Set down, please, exactly the lines below that run from the line with "U12: NOT CD4069" to the line with "V2: 5V (plus", both lines included.
*** MATERIAL SUPPLIED
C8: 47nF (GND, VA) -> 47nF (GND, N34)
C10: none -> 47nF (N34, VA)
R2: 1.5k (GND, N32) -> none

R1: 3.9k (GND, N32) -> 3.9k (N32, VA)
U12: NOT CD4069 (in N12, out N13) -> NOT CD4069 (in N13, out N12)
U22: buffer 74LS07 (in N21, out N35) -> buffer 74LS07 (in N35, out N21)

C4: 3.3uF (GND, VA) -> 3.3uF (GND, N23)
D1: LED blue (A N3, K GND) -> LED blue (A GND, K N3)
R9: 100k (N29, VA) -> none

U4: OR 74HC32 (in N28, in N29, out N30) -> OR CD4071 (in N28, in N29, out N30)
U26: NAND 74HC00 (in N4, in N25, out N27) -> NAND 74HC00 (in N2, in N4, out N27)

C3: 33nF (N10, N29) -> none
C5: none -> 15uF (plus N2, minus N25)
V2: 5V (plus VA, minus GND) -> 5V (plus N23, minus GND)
******
*** MATERIAL SUPPLIED
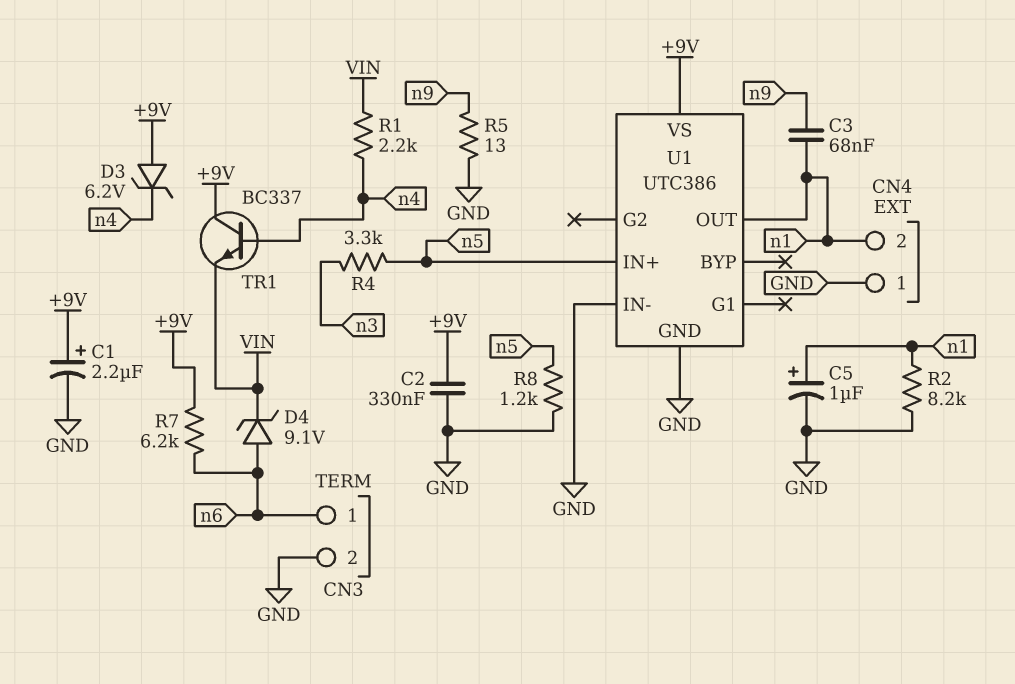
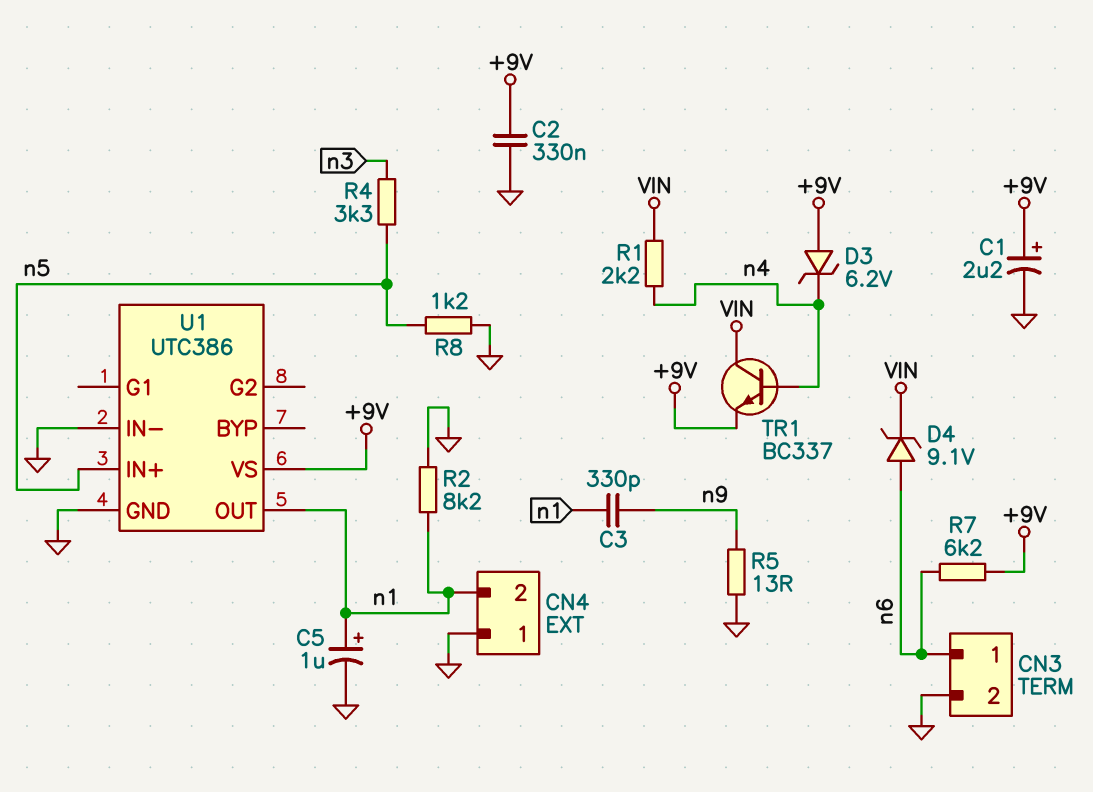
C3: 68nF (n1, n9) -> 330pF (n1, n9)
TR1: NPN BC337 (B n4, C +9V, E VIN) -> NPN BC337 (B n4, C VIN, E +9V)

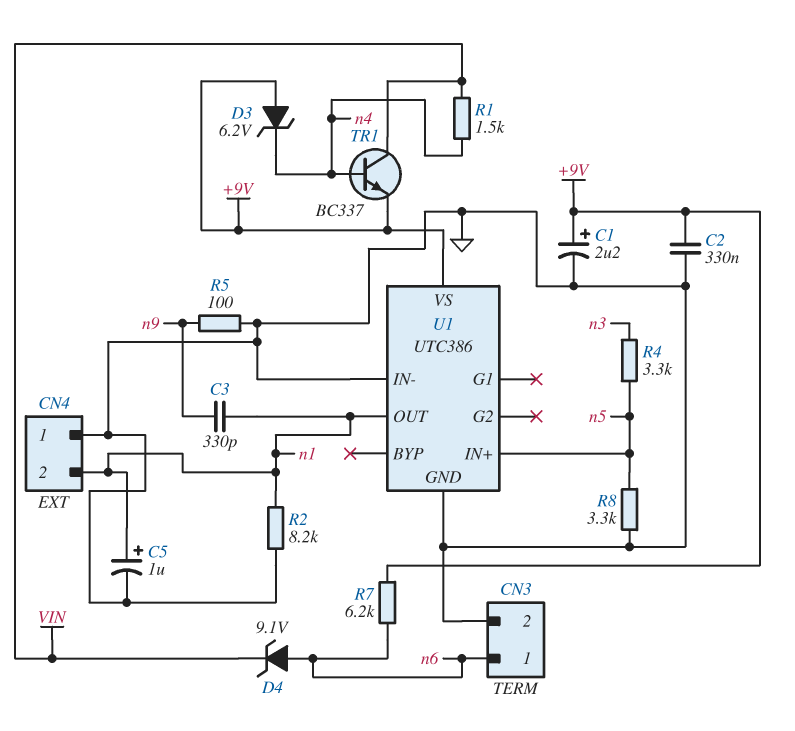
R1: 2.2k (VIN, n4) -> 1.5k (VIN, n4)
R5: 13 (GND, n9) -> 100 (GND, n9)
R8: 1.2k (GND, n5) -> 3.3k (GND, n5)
******
OUTPUT BELOW -
U12: NOT CD4069 (in N12, out N13) -> NOT CD4069 (in N13, out N12)
U22: buffer 74LS07 (in N21, out N35) -> buffer 74LS07 (in N35, out N21)

C4: 3.3uF (GND, VA) -> 3.3uF (GND, N23)
D1: LED blue (A N3, K GND) -> LED blue (A GND, K N3)
R9: 100k (N29, VA) -> none

U4: OR 74HC32 (in N28, in N29, out N30) -> OR CD4071 (in N28, in N29, out N30)
U26: NAND 74HC00 (in N4, in N25, out N27) -> NAND 74HC00 (in N2, in N4, out N27)

C3: 33nF (N10, N29) -> none
C5: none -> 15uF (plus N2, minus N25)
V2: 5V (plus VA, minus GND) -> 5V (plus N23, minus GND)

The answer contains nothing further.